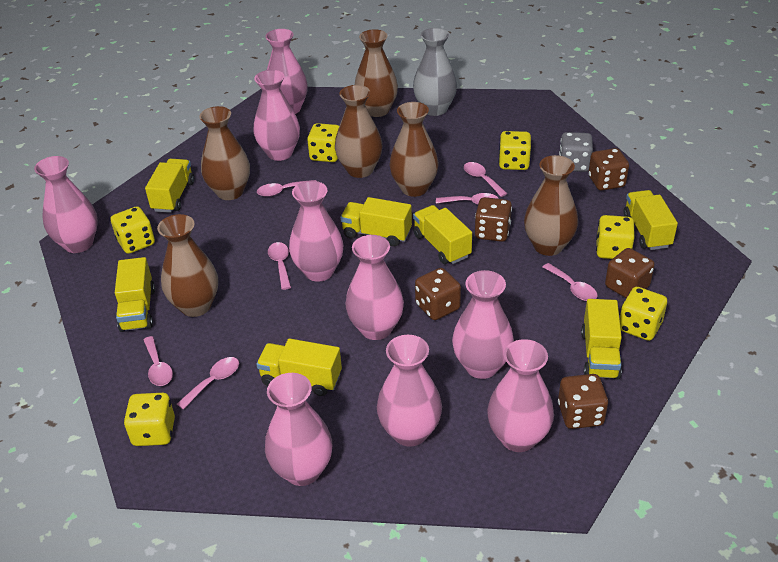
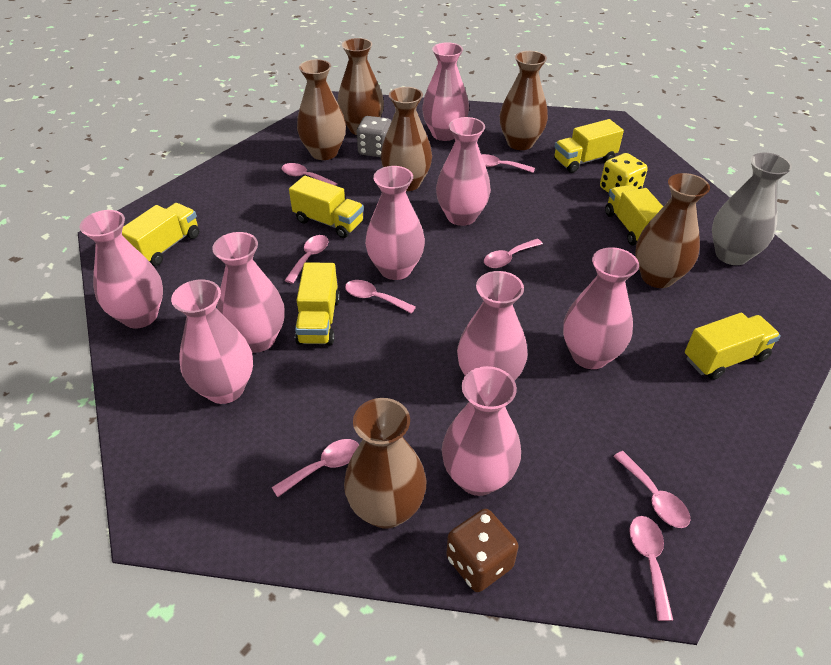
brown dice: 5 -> 1
pink spoon: 7 -> 8
yellow dice: 6 -> 1
yellow truck: 7 -> 6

-----

• **WHAT IS REQUIRED**:
The whole listing above should be restated word for word, minus any images.

• **ANSWER BELOW**:
brown dice: 5 -> 1
pink spoon: 7 -> 8
yellow dice: 6 -> 1
yellow truck: 7 -> 6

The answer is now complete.